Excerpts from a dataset

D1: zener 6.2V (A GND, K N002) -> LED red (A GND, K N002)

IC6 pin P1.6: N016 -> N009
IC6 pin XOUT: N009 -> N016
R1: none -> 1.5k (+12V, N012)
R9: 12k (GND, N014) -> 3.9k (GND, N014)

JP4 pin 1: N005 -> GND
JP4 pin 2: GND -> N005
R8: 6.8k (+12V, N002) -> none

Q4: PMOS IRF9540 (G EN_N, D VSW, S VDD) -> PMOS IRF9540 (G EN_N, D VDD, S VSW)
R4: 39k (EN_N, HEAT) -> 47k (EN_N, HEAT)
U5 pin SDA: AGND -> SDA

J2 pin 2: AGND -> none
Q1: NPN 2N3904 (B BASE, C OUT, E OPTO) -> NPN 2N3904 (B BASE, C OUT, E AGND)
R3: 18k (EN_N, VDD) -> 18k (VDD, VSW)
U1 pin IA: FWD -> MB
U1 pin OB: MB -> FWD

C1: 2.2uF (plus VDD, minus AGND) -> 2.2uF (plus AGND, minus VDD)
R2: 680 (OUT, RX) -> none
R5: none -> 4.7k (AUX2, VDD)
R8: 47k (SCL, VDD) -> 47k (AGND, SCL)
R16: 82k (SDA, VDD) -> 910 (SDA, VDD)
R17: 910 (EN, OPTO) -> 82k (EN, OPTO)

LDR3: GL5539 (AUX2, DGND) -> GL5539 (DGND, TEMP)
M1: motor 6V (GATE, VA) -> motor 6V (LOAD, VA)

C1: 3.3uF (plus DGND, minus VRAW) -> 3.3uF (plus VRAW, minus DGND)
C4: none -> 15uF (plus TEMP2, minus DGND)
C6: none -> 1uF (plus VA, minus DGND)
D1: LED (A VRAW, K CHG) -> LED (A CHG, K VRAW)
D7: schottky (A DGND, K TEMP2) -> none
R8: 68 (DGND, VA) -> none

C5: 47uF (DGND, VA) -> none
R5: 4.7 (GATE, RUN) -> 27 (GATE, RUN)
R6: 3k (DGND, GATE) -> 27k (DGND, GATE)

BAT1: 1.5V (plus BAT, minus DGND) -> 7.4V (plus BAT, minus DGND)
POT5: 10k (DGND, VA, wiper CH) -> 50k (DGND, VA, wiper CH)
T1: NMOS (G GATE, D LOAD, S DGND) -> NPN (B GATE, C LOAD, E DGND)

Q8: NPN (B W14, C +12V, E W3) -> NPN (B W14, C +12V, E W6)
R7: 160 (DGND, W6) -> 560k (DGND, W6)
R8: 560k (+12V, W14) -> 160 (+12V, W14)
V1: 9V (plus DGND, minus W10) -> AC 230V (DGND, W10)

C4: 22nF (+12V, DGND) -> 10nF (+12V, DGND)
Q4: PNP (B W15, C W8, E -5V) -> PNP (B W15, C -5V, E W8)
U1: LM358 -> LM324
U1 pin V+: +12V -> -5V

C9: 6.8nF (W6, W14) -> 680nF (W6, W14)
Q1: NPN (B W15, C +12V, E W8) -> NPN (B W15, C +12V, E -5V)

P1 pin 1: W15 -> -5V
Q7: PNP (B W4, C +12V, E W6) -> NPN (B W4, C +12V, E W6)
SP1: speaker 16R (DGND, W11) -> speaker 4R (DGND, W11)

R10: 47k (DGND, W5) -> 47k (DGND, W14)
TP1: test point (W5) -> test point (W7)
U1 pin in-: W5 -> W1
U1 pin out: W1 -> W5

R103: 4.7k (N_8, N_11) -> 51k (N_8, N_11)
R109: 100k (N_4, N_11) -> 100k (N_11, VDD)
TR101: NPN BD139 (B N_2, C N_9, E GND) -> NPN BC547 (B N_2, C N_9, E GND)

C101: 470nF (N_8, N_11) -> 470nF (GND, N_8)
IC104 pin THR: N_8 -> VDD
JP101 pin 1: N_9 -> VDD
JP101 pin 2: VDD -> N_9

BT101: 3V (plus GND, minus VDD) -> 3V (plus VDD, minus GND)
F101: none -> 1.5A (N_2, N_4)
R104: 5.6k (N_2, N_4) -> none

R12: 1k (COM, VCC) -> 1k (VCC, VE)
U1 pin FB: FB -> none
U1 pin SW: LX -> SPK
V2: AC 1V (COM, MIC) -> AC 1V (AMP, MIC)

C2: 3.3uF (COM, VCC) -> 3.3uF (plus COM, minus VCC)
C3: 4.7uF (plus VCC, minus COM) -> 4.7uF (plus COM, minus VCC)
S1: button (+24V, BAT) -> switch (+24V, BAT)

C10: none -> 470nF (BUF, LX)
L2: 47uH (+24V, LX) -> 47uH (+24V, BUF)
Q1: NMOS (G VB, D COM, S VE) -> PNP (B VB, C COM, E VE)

Task brief
Output the data above without altering a line.

Output for this task
D1: zener 6.2V (A GND, K N002) -> LED red (A GND, K N002)

IC6 pin P1.6: N016 -> N009
IC6 pin XOUT: N009 -> N016
R1: none -> 1.5k (+12V, N012)
R9: 12k (GND, N014) -> 3.9k (GND, N014)

JP4 pin 1: N005 -> GND
JP4 pin 2: GND -> N005
R8: 6.8k (+12V, N002) -> none

Q4: PMOS IRF9540 (G EN_N, D VSW, S VDD) -> PMOS IRF9540 (G EN_N, D VDD, S VSW)
R4: 39k (EN_N, HEAT) -> 47k (EN_N, HEAT)
U5 pin SDA: AGND -> SDA

J2 pin 2: AGND -> none
Q1: NPN 2N3904 (B BASE, C OUT, E OPTO) -> NPN 2N3904 (B BASE, C OUT, E AGND)
R3: 18k (EN_N, VDD) -> 18k (VDD, VSW)
U1 pin IA: FWD -> MB
U1 pin OB: MB -> FWD

C1: 2.2uF (plus VDD, minus AGND) -> 2.2uF (plus AGND, minus VDD)
R2: 680 (OUT, RX) -> none
R5: none -> 4.7k (AUX2, VDD)
R8: 47k (SCL, VDD) -> 47k (AGND, SCL)
R16: 82k (SDA, VDD) -> 910 (SDA, VDD)
R17: 910 (EN, OPTO) -> 82k (EN, OPTO)

LDR3: GL5539 (AUX2, DGND) -> GL5539 (DGND, TEMP)
M1: motor 6V (GATE, VA) -> motor 6V (LOAD, VA)

C1: 3.3uF (plus DGND, minus VRAW) -> 3.3uF (plus VRAW, minus DGND)
C4: none -> 15uF (plus TEMP2, minus DGND)
C6: none -> 1uF (plus VA, minus DGND)
D1: LED (A VRAW, K CHG) -> LED (A CHG, K VRAW)
D7: schottky (A DGND, K TEMP2) -> none
R8: 68 (DGND, VA) -> none

C5: 47uF (DGND, VA) -> none
R5: 4.7 (GATE, RUN) -> 27 (GATE, RUN)
R6: 3k (DGND, GATE) -> 27k (DGND, GATE)

BAT1: 1.5V (plus BAT, minus DGND) -> 7.4V (plus BAT, minus DGND)
POT5: 10k (DGND, VA, wiper CH) -> 50k (DGND, VA, wiper CH)
T1: NMOS (G GATE, D LOAD, S DGND) -> NPN (B GATE, C LOAD, E DGND)

Q8: NPN (B W14, C +12V, E W3) -> NPN (B W14, C +12V, E W6)
R7: 160 (DGND, W6) -> 560k (DGND, W6)
R8: 560k (+12V, W14) -> 160 (+12V, W14)
V1: 9V (plus DGND, minus W10) -> AC 230V (DGND, W10)

C4: 22nF (+12V, DGND) -> 10nF (+12V, DGND)
Q4: PNP (B W15, C W8, E -5V) -> PNP (B W15, C -5V, E W8)
U1: LM358 -> LM324
U1 pin V+: +12V -> -5V

C9: 6.8nF (W6, W14) -> 680nF (W6, W14)
Q1: NPN (B W15, C +12V, E W8) -> NPN (B W15, C +12V, E -5V)

P1 pin 1: W15 -> -5V
Q7: PNP (B W4, C +12V, E W6) -> NPN (B W4, C +12V, E W6)
SP1: speaker 16R (DGND, W11) -> speaker 4R (DGND, W11)

R10: 47k (DGND, W5) -> 47k (DGND, W14)
TP1: test point (W5) -> test point (W7)
U1 pin in-: W5 -> W1
U1 pin out: W1 -> W5

R103: 4.7k (N_8, N_11) -> 51k (N_8, N_11)
R109: 100k (N_4, N_11) -> 100k (N_11, VDD)
TR101: NPN BD139 (B N_2, C N_9, E GND) -> NPN BC547 (B N_2, C N_9, E GND)

C101: 470nF (N_8, N_11) -> 470nF (GND, N_8)
IC104 pin THR: N_8 -> VDD
JP101 pin 1: N_9 -> VDD
JP101 pin 2: VDD -> N_9

BT101: 3V (plus GND, minus VDD) -> 3V (plus VDD, minus GND)
F101: none -> 1.5A (N_2, N_4)
R104: 5.6k (N_2, N_4) -> none

R12: 1k (COM, VCC) -> 1k (VCC, VE)
U1 pin FB: FB -> none
U1 pin SW: LX -> SPK
V2: AC 1V (COM, MIC) -> AC 1V (AMP, MIC)

C2: 3.3uF (COM, VCC) -> 3.3uF (plus COM, minus VCC)
C3: 4.7uF (plus VCC, minus COM) -> 4.7uF (plus COM, minus VCC)
S1: button (+24V, BAT) -> switch (+24V, BAT)

C10: none -> 470nF (BUF, LX)
L2: 47uH (+24V, LX) -> 47uH (+24V, BUF)
Q1: NMOS (G VB, D COM, S VE) -> PNP (B VB, C COM, E VE)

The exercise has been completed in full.